Lines of the data that contain the word "brick" are the ones to copy.

▸ **Dataset content**:
= = = = =

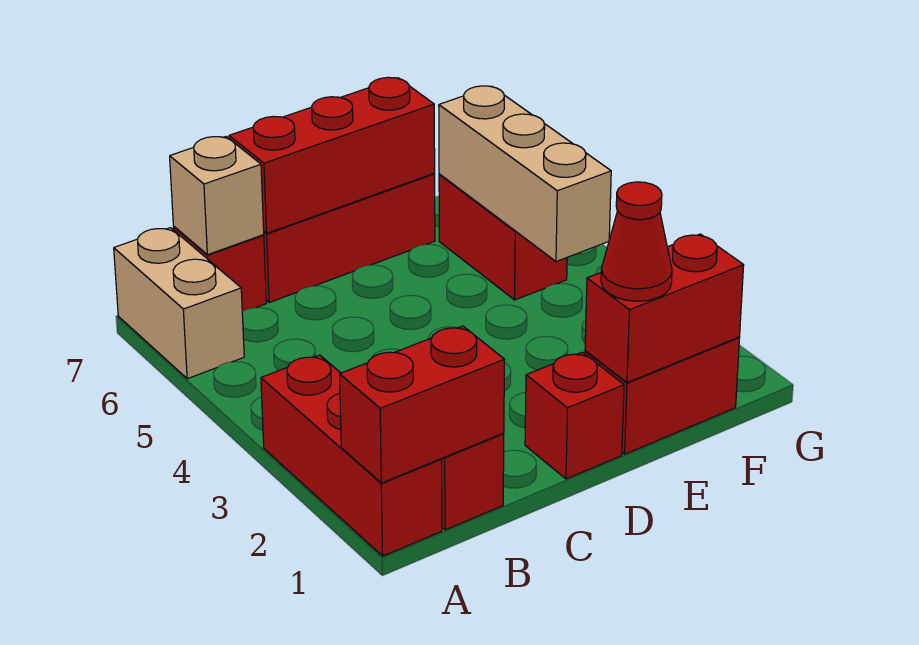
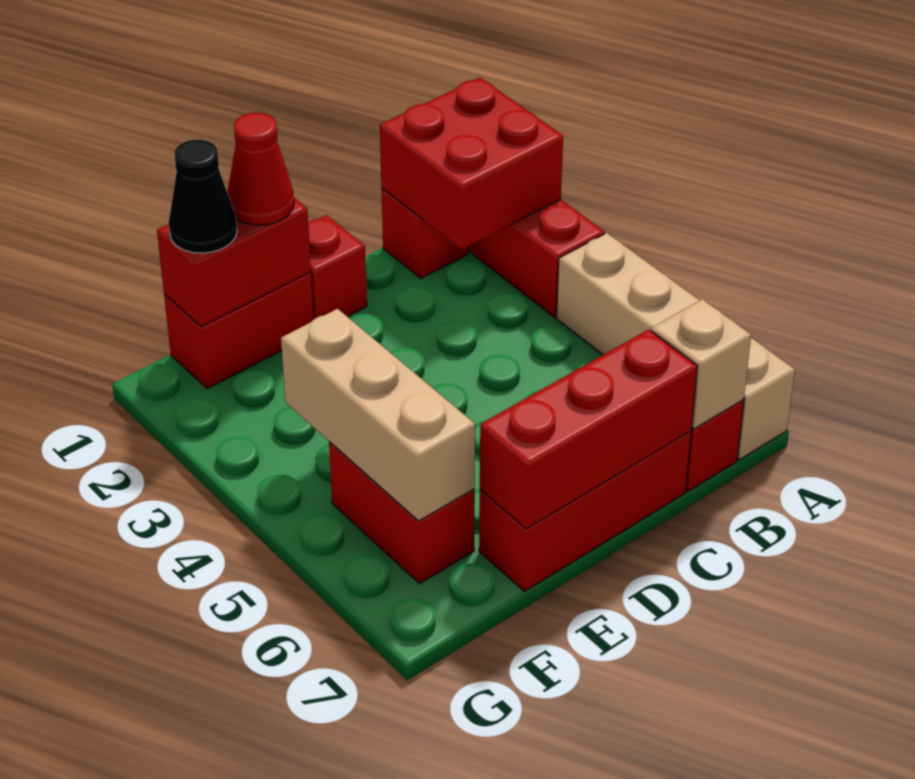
red brick A1:B1 level 2 -> red brick A1:B2 level 2
tan brick A6:A7 level 1 -> tan brick A4:A7 level 1
none -> black cone F1 level 3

= = = = =

▸ **Answer for this exercise**:
red brick A1:B1 level 2 -> red brick A1:B2 level 2
tan brick A6:A7 level 1 -> tan brick A4:A7 level 1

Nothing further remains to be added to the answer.